Study material:

/---

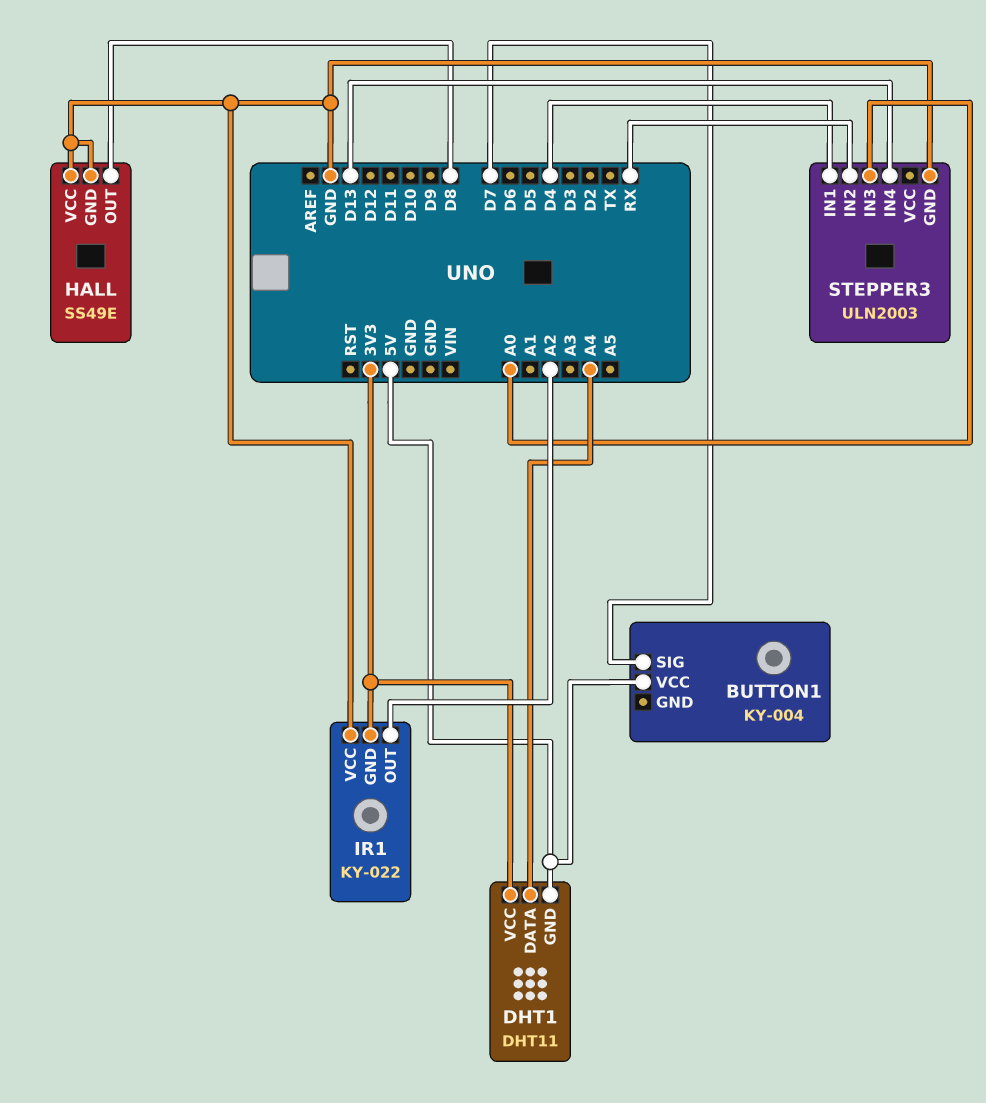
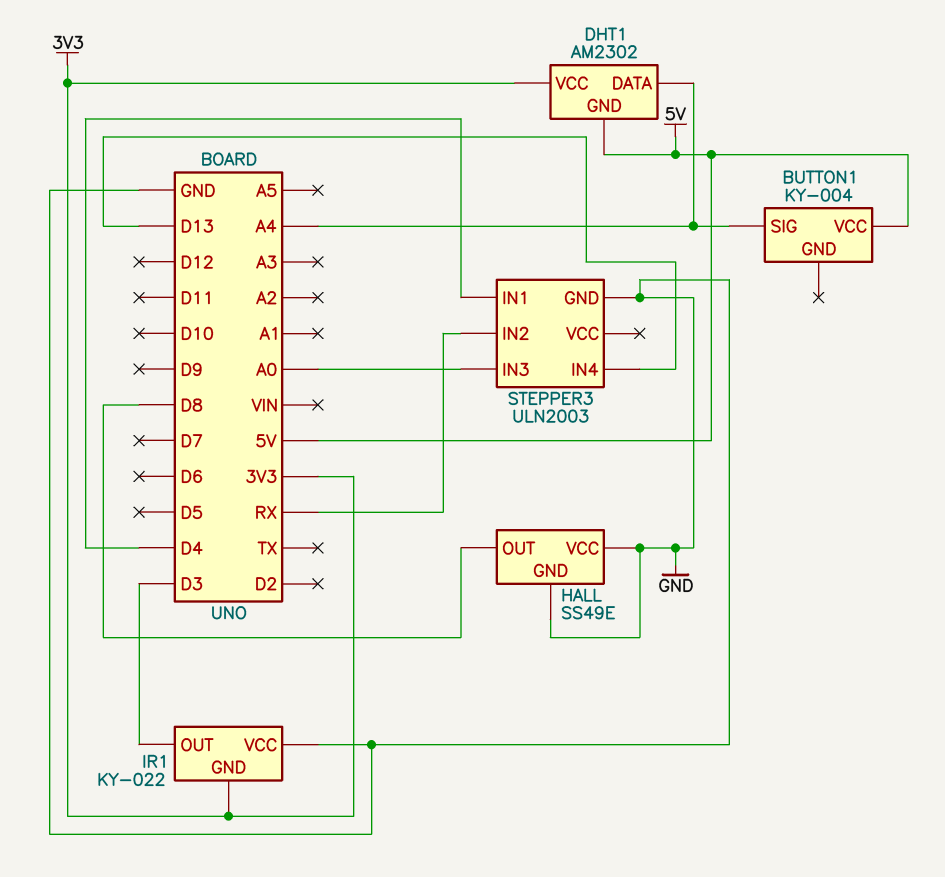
BUTTON1 pin SIG: D7 -> A4
DHT1: DHT11 -> AM2302
IR1 pin OUT: A2 -> D3

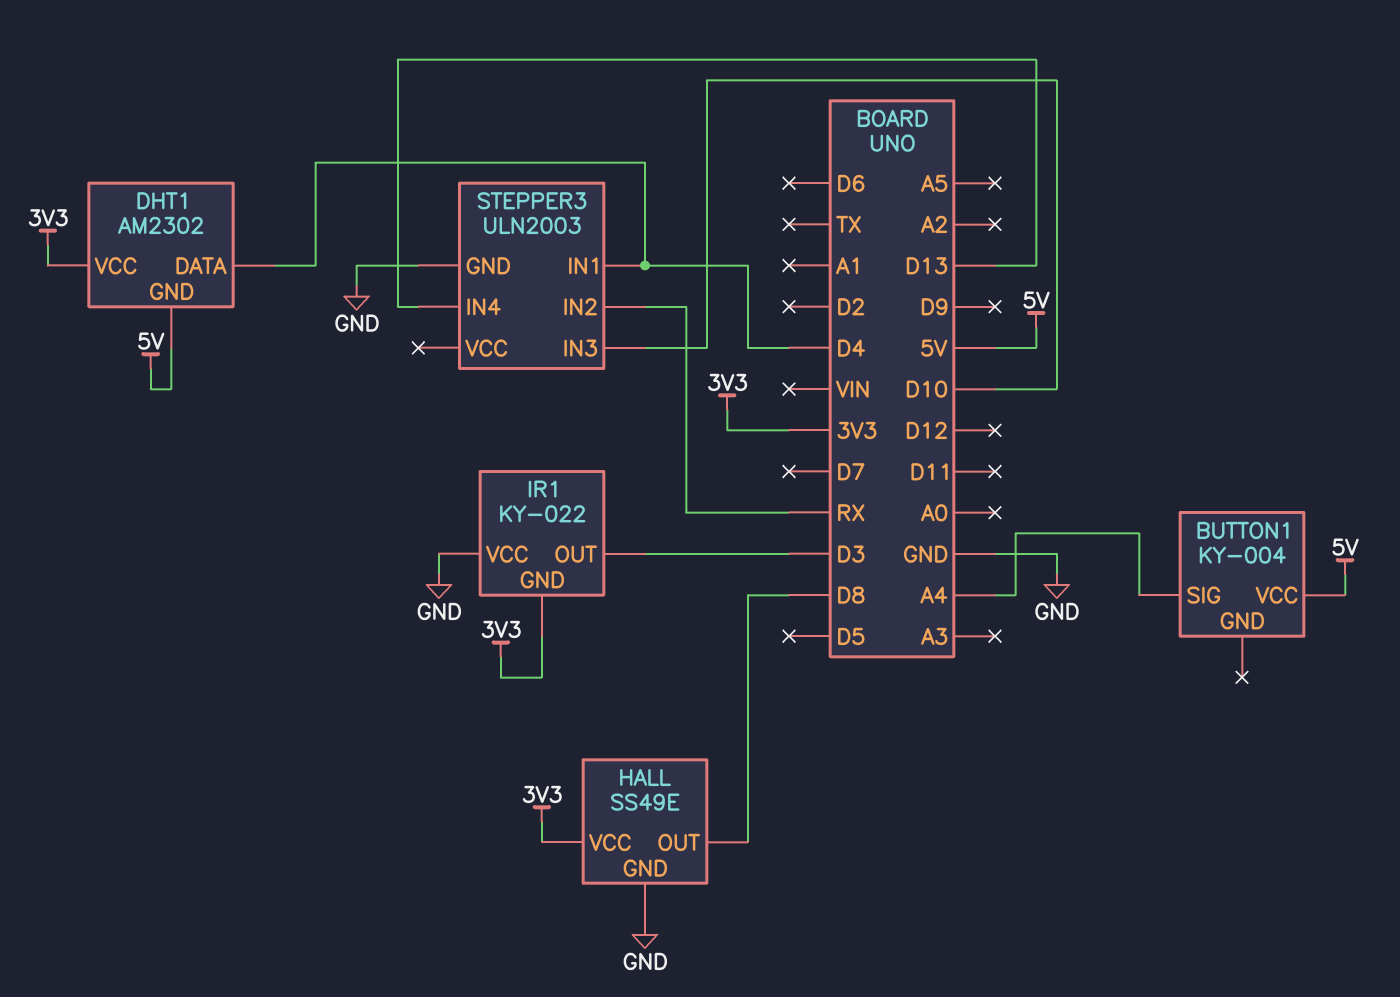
DHT1 pin DATA: A4 -> D4
HALL pin VCC: GND -> 3V3
STEPPER3 pin IN3: A0 -> D10

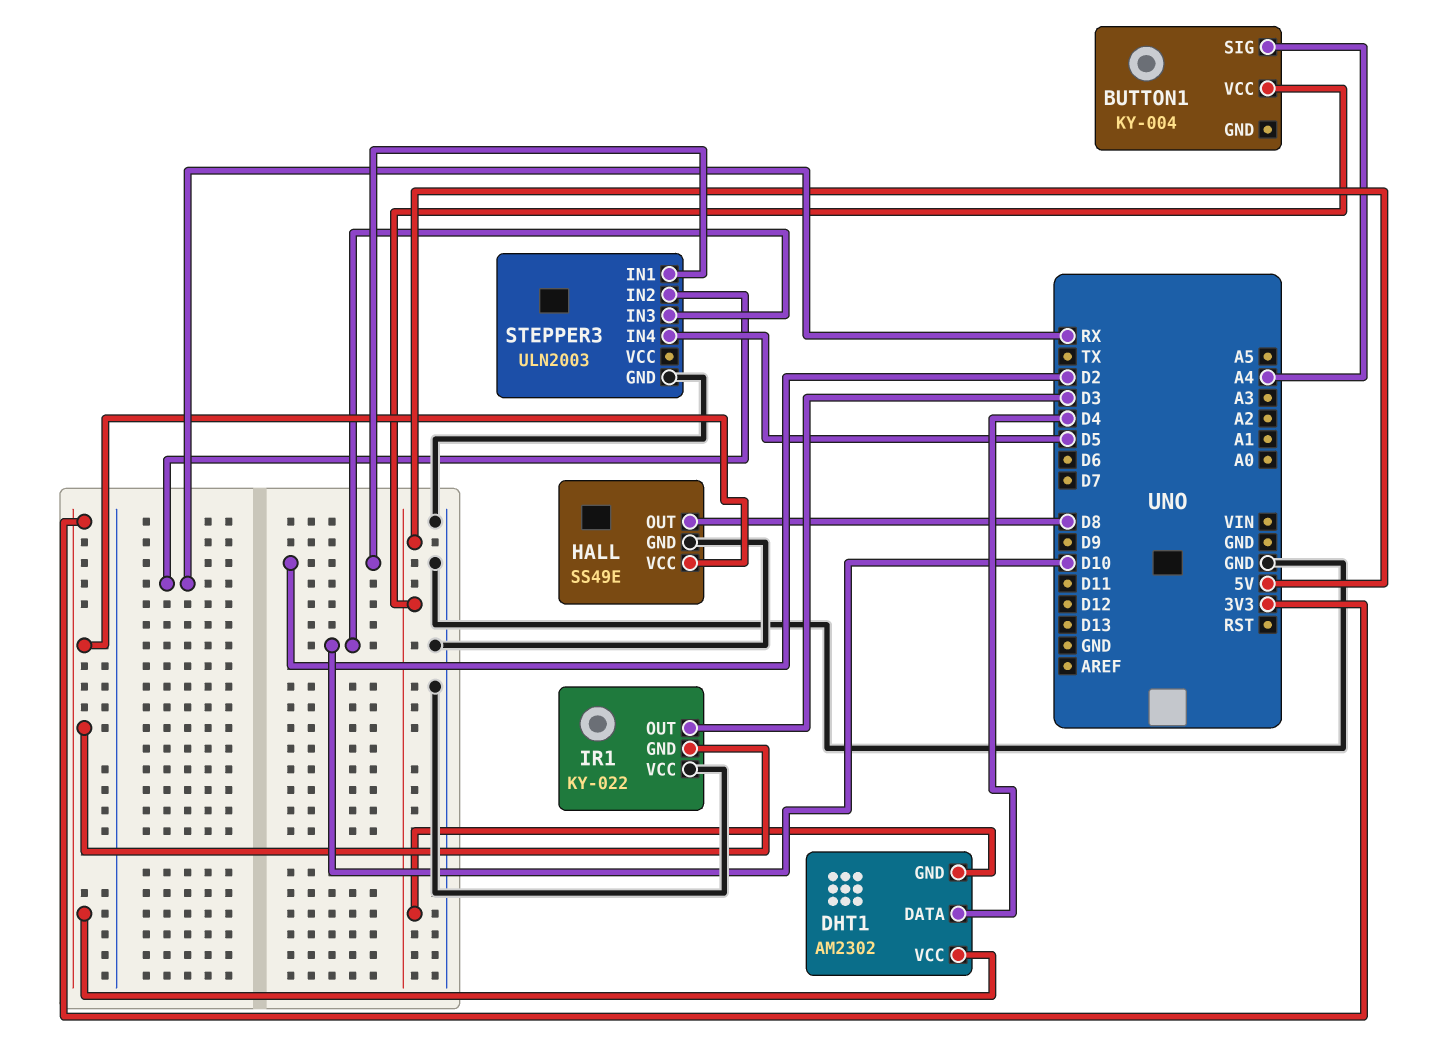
STEPPER3 pin IN1: D4 -> D2
STEPPER3 pin IN4: D13 -> D5

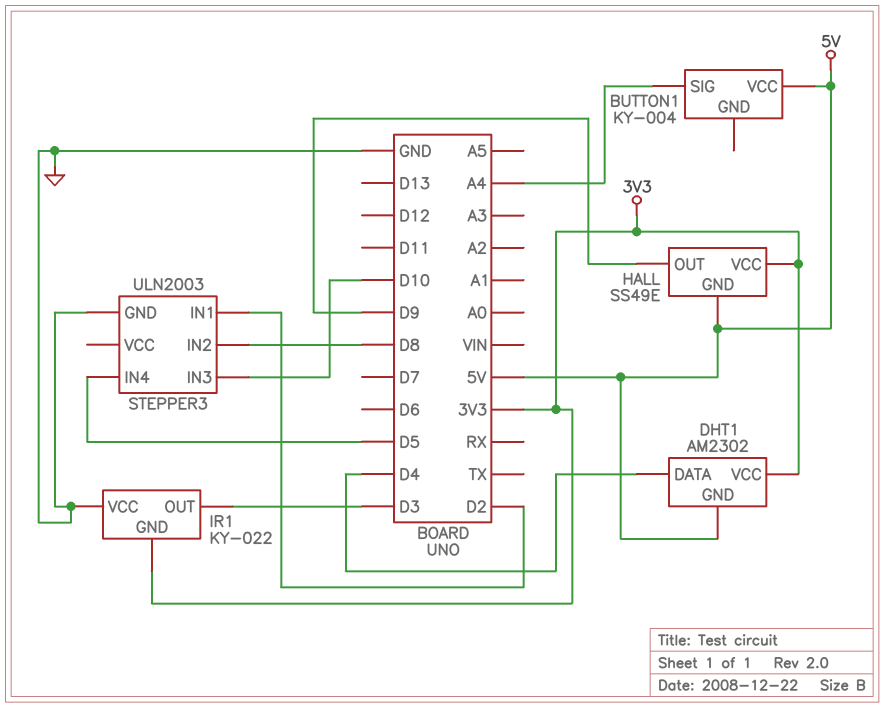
HALL pin GND: GND -> 5V
HALL pin OUT: D8 -> D9
STEPPER3 pin IN2: RX -> D8

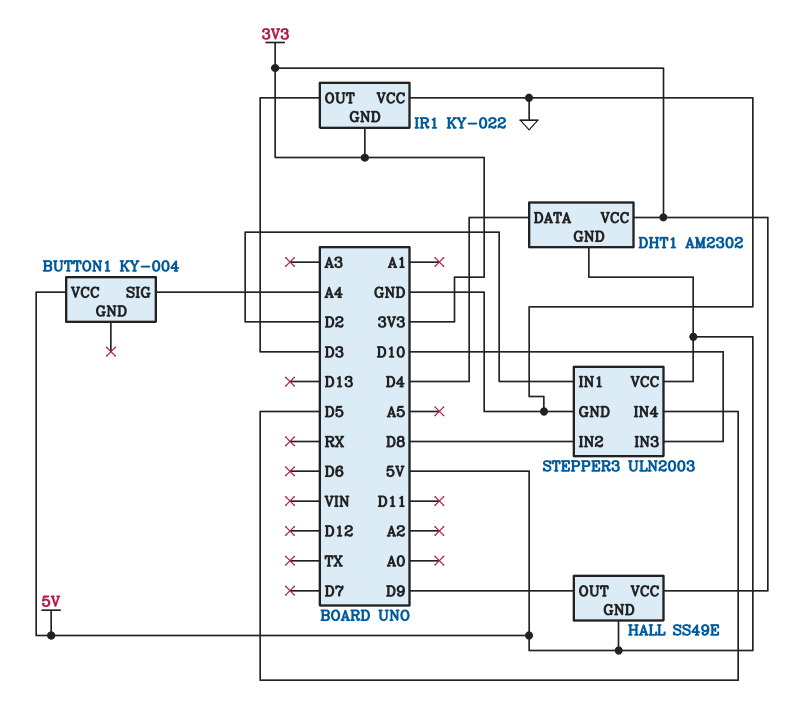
STEPPER3 pin VCC: none -> 5V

\---

Aim of the task:
Reproduce the material exactly; keep pictures out.

Task solution:
BUTTON1 pin SIG: D7 -> A4
DHT1: DHT11 -> AM2302
IR1 pin OUT: A2 -> D3

DHT1 pin DATA: A4 -> D4
HALL pin VCC: GND -> 3V3
STEPPER3 pin IN3: A0 -> D10

STEPPER3 pin IN1: D4 -> D2
STEPPER3 pin IN4: D13 -> D5

HALL pin GND: GND -> 5V
HALL pin OUT: D8 -> D9
STEPPER3 pin IN2: RX -> D8

STEPPER3 pin VCC: none -> 5V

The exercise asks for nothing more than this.